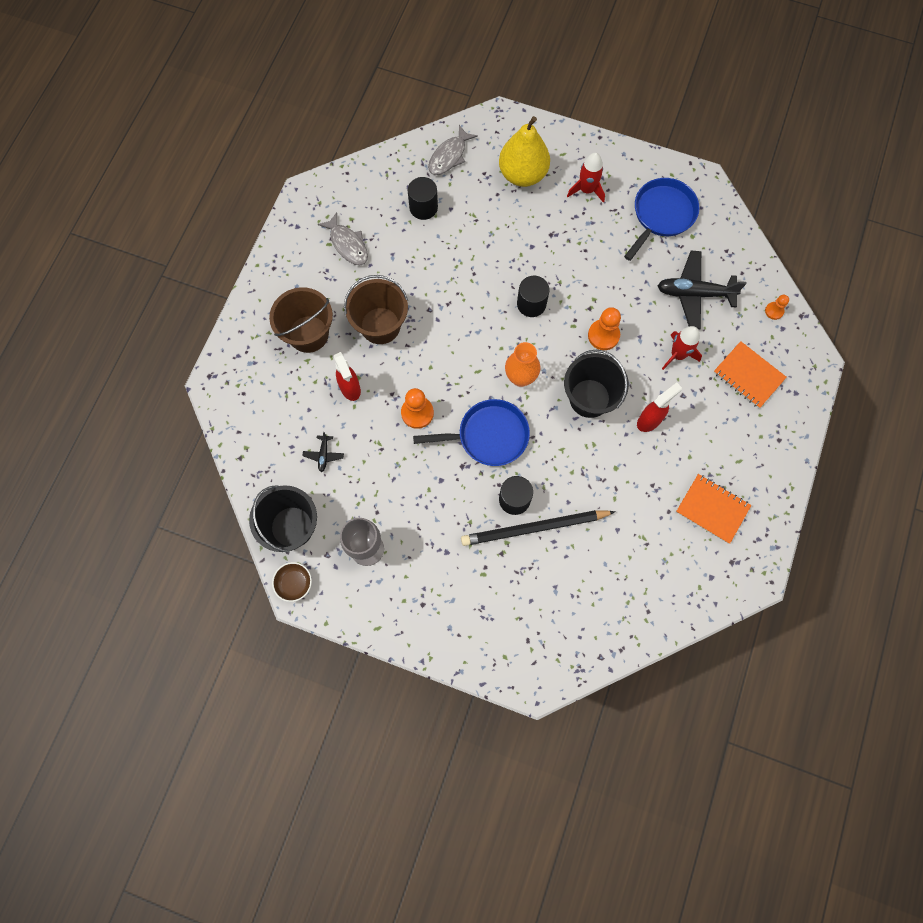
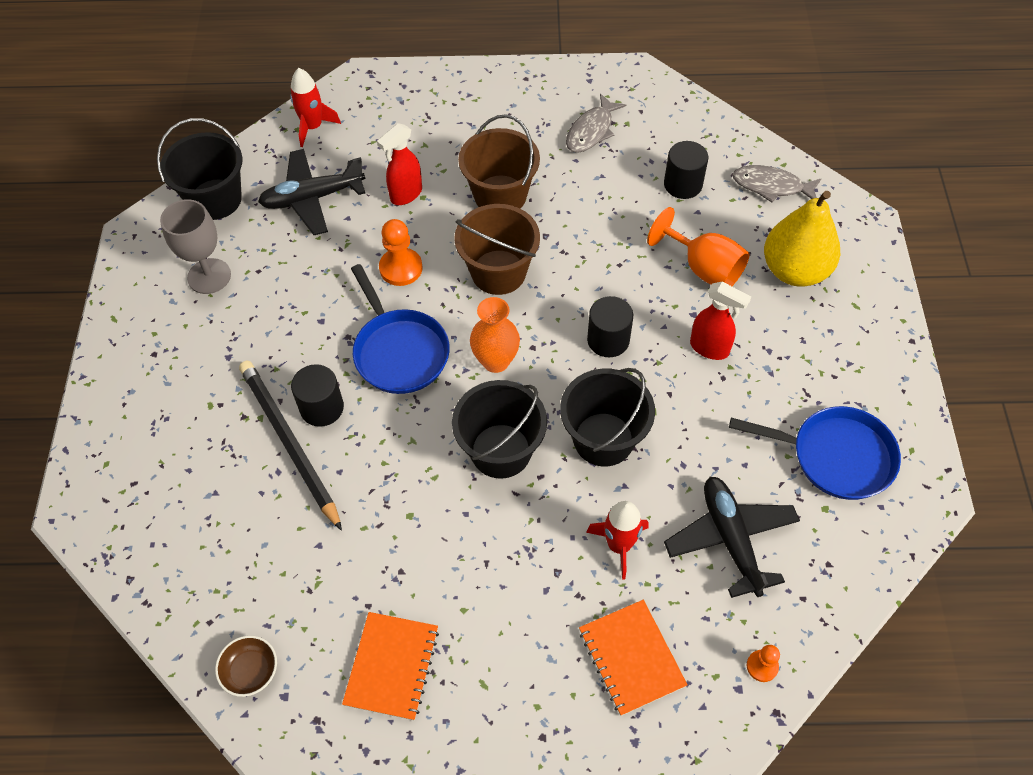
camera: 70 degrees right, 15 degrees down
brown bucket [269,287,333,353] -> brown bucket moved to [454,204,540,295]
brown bowl [272,562,312,602] -> brown bowl moved to [215,635,277,697]
black plane [303,432,344,472] -> black plane [258,149,365,235], size x2.20
red rocket [567,153,605,203] -> red rocket moved to [290,68,341,147]
orange pawn [588,307,621,350] -> black bucket [560,368,655,467]
red spray bottle [637,383,682,432] -> red spray bottle moved to [690,282,751,360]
orange notebook [713,341,787,409] -> orange notebook turned 45 degrees counterclockwise [579,600,688,716]
none -> orange goblet [647,207,750,286]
* * * * * * * * *
• **WHAT THE TASK REQUIRES**:
What you give back must match the material above exactly, minus its pictures.

• **EXPECTED ANSWER**:
camera: 70 degrees right, 15 degrees down
brown bucket [269,287,333,353] -> brown bucket moved to [454,204,540,295]
brown bowl [272,562,312,602] -> brown bowl moved to [215,635,277,697]
black plane [303,432,344,472] -> black plane [258,149,365,235], size x2.20
red rocket [567,153,605,203] -> red rocket moved to [290,68,341,147]
orange pawn [588,307,621,350] -> black bucket [560,368,655,467]
red spray bottle [637,383,682,432] -> red spray bottle moved to [690,282,751,360]
orange notebook [713,341,787,409] -> orange notebook turned 45 degrees counterclockwise [579,600,688,716]
none -> orange goblet [647,207,750,286]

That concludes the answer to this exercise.